** Data shown **
##########
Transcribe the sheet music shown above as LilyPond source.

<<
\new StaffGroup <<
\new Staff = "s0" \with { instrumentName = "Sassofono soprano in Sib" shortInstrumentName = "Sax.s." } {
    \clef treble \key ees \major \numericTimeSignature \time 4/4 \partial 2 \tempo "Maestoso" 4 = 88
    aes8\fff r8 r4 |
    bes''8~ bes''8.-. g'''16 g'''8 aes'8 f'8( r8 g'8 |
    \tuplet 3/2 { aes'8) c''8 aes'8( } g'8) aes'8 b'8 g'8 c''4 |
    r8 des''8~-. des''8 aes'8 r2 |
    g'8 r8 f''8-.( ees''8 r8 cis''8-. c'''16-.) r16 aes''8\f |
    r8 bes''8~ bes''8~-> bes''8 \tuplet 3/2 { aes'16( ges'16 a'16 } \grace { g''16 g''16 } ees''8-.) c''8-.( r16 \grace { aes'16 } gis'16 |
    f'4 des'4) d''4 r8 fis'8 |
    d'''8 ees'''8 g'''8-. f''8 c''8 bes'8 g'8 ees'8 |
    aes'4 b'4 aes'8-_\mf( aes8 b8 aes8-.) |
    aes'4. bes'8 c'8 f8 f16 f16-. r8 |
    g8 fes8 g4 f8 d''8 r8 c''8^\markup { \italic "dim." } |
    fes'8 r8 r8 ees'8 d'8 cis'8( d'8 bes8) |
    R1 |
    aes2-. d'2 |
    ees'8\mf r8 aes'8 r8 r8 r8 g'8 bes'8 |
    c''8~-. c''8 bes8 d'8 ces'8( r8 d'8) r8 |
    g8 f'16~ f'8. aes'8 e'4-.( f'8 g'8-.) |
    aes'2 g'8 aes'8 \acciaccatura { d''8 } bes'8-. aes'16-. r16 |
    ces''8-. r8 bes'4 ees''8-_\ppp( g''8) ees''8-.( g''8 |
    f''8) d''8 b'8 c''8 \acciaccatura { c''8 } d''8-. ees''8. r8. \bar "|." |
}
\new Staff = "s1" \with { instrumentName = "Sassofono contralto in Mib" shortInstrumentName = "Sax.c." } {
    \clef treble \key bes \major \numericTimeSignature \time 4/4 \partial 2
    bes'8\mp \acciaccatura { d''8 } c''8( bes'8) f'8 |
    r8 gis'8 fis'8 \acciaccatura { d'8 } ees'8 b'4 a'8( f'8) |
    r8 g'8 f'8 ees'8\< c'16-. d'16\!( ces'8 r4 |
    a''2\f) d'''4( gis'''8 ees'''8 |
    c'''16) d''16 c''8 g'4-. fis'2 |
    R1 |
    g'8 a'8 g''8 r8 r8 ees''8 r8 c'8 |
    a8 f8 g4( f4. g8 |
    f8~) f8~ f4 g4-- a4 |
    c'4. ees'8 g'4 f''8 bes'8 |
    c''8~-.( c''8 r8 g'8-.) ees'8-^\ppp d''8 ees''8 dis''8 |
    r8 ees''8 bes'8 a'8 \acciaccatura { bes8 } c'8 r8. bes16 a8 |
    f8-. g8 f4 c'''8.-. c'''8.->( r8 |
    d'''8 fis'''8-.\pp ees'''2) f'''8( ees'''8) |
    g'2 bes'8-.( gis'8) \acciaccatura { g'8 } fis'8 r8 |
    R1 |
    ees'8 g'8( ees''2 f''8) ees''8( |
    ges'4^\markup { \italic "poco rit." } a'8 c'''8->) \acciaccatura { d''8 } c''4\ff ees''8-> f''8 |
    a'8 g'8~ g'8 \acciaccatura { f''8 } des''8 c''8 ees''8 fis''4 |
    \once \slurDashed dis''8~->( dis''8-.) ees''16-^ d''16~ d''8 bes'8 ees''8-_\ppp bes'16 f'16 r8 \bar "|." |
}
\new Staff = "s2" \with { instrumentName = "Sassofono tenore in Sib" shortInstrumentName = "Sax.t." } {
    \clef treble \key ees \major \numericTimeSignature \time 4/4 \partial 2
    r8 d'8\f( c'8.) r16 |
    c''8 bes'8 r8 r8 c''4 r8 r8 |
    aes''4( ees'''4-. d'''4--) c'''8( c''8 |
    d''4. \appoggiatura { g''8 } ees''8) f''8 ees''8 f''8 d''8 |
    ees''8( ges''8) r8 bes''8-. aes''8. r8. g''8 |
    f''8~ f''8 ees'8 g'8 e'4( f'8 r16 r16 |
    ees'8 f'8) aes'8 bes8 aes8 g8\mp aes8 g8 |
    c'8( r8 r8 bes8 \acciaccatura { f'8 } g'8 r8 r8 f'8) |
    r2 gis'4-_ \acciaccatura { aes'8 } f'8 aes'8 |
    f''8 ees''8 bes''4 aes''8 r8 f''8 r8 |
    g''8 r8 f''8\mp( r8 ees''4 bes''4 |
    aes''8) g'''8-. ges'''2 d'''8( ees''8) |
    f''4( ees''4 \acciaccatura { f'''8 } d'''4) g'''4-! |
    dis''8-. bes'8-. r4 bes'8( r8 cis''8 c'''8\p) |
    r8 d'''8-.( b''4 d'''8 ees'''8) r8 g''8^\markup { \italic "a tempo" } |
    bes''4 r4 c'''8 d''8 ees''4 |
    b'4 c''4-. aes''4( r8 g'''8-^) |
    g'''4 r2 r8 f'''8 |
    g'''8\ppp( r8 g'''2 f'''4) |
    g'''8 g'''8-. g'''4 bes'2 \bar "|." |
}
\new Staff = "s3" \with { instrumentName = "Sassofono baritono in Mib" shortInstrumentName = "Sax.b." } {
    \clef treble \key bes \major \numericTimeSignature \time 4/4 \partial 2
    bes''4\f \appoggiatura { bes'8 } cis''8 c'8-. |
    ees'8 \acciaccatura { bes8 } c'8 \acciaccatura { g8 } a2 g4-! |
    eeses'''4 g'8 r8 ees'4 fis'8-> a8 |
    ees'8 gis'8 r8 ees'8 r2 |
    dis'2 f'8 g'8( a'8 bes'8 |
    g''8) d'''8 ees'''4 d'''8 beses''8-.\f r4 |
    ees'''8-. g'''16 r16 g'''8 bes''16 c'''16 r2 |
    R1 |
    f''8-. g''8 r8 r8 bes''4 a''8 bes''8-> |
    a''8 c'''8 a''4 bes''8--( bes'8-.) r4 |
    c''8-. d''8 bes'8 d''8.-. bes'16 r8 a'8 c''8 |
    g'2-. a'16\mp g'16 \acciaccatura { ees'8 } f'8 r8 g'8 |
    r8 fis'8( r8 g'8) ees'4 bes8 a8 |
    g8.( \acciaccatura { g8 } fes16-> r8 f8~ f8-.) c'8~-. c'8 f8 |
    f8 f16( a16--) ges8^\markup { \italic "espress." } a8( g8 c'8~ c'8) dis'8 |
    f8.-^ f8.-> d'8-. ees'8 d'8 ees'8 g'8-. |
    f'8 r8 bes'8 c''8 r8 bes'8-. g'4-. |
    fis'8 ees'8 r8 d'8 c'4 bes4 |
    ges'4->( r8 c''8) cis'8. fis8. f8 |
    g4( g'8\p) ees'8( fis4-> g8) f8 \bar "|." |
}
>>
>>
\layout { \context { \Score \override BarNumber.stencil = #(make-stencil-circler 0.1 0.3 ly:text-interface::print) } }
##########
** Description of the task **
Find each line in the records above that contains the string "with", and copy those lines out in full.

** Reply to the exercise **
\new Staff = "s0" \with { instrumentName = "Sassofono soprano in Sib" shortInstrumentName = "Sax.s." } {
\new Staff = "s1" \with { instrumentName = "Sassofono contralto in Mib" shortInstrumentName = "Sax.c." } {
\new Staff = "s2" \with { instrumentName = "Sassofono tenore in Sib" shortInstrumentName = "Sax.t." } {
\new Staff = "s3" \with { instrumentName = "Sassofono baritono in Mib" shortInstrumentName = "Sax.b." } {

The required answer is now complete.